[WORK ITEM]
Counting only lines that contain the string "orange", how many are there in the data? Say the number alone.

——————————

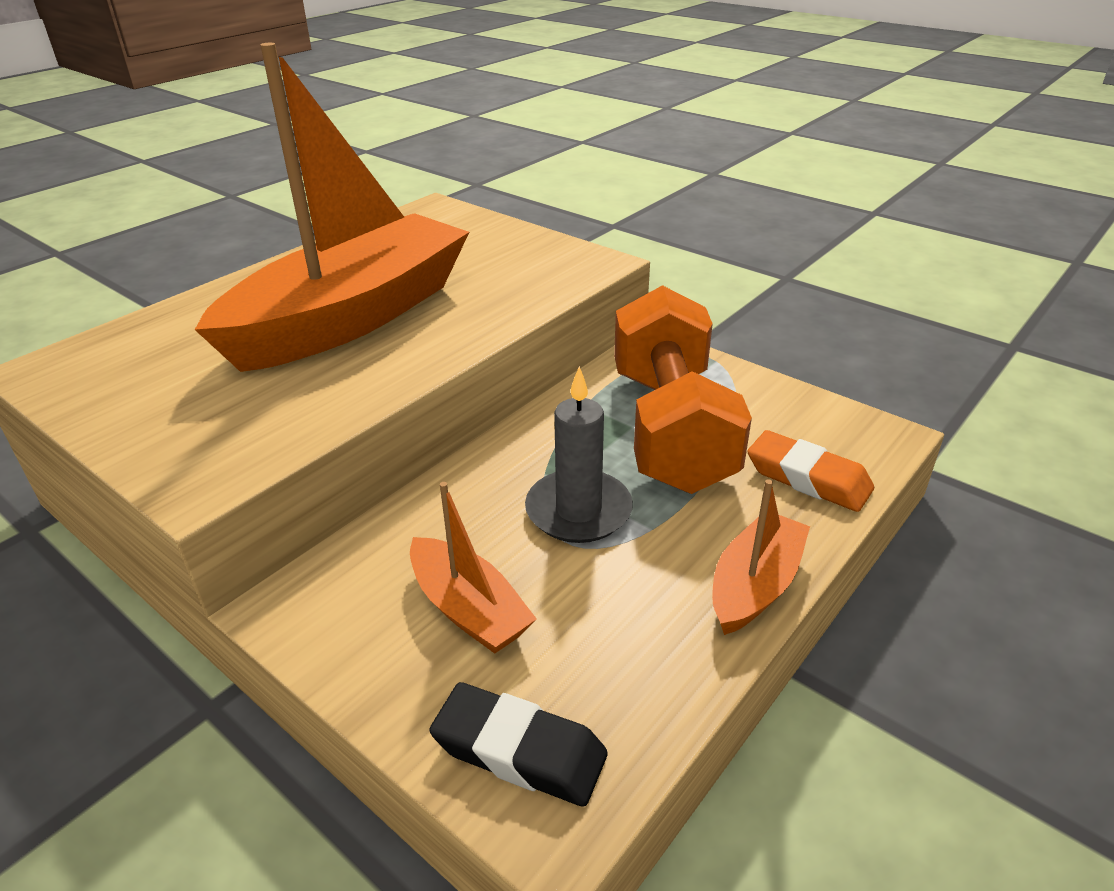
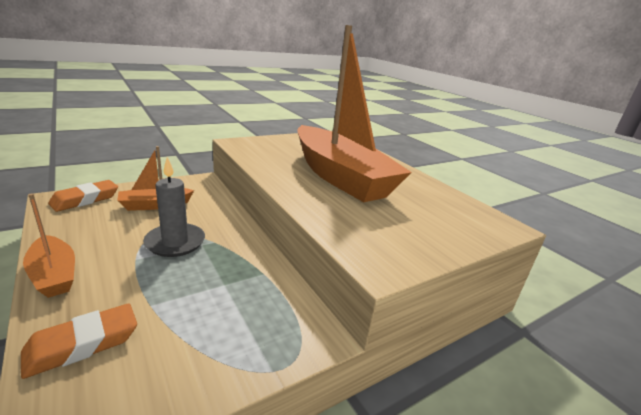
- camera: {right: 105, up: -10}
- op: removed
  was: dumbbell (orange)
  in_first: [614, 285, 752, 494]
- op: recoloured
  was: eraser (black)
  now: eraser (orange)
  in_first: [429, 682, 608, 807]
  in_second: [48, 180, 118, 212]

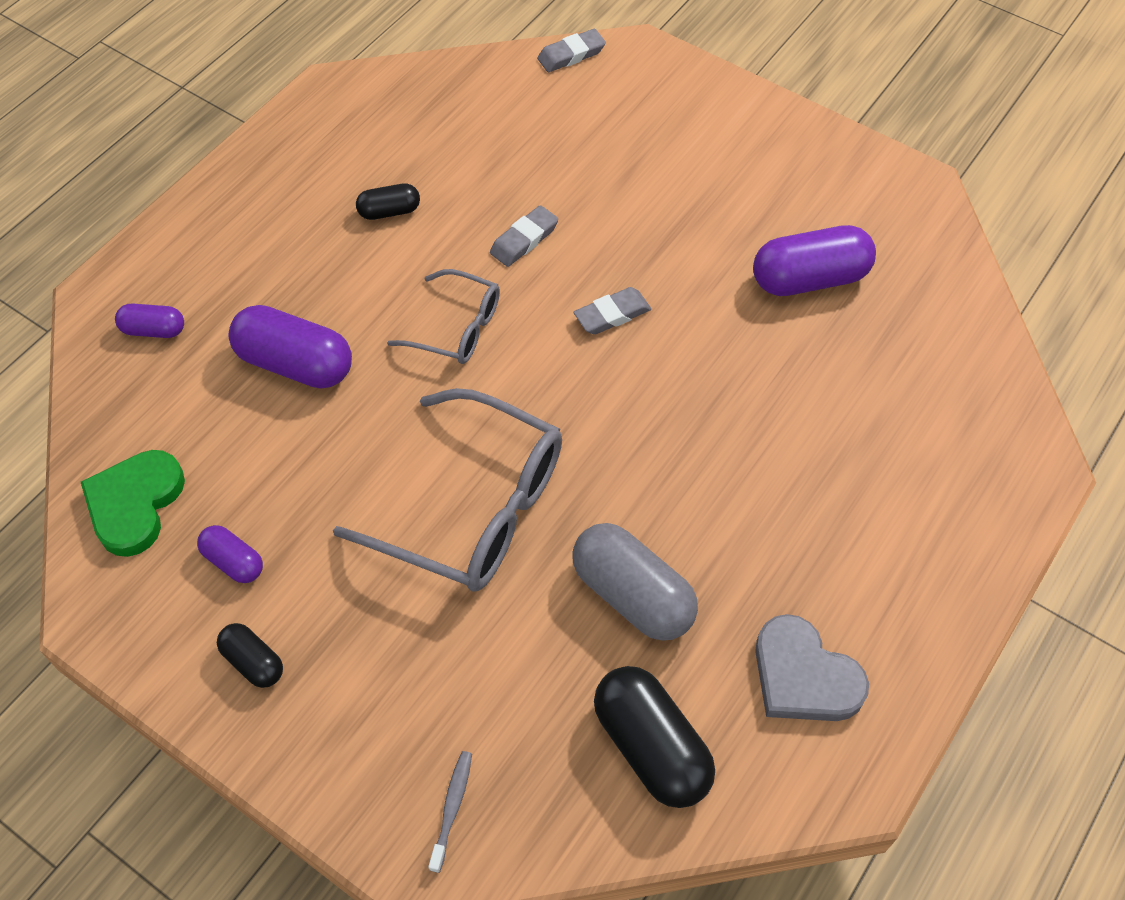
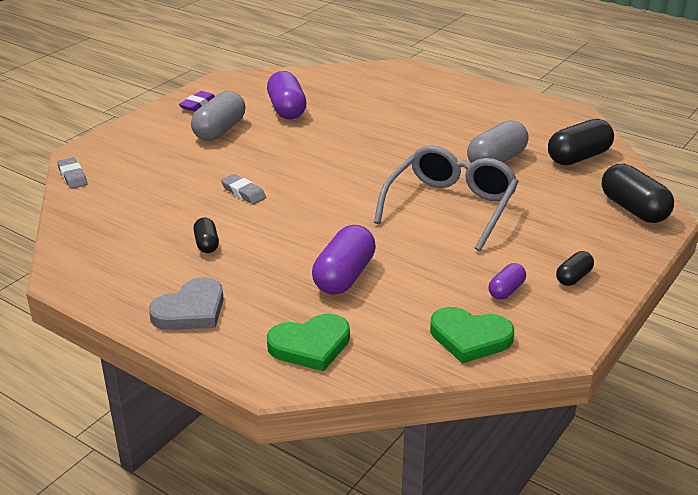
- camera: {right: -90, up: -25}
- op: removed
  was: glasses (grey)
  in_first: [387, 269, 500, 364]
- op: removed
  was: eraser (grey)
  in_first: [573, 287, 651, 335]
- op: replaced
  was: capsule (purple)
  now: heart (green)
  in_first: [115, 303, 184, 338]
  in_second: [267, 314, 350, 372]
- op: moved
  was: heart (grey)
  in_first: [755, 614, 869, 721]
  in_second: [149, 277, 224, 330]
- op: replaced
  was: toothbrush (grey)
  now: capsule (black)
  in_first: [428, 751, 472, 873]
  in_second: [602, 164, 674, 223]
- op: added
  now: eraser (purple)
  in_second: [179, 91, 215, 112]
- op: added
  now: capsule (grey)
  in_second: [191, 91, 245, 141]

——————————

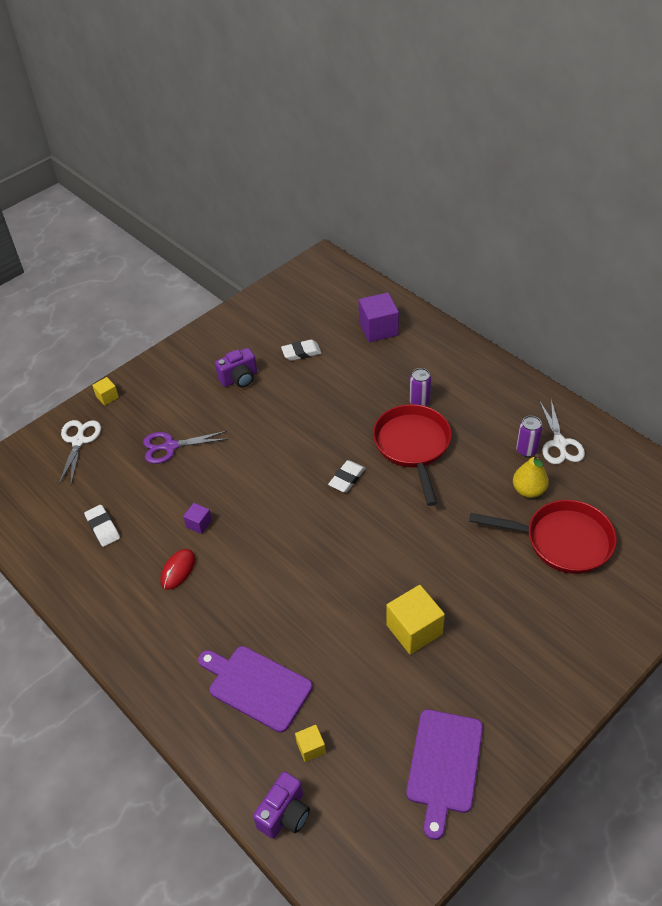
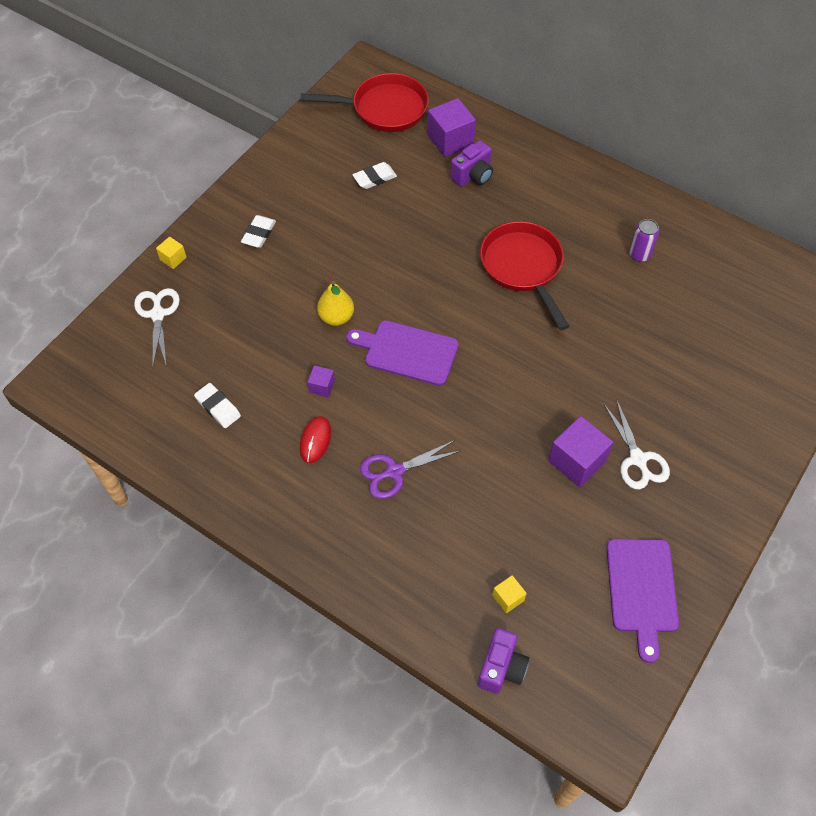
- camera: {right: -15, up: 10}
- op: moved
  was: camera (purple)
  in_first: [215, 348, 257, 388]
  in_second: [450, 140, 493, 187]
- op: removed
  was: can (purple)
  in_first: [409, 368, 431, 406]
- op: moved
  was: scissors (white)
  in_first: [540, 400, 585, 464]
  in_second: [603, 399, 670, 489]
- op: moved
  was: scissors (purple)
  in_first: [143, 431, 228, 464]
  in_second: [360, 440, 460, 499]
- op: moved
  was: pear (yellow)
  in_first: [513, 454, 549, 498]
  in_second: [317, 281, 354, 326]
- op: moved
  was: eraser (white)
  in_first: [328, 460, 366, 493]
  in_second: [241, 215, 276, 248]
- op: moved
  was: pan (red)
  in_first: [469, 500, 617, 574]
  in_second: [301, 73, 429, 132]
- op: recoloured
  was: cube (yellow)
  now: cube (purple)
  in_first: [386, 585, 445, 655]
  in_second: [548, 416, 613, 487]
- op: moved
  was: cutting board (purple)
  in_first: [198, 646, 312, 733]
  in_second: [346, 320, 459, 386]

——————————

[TASK RESPONSE]
2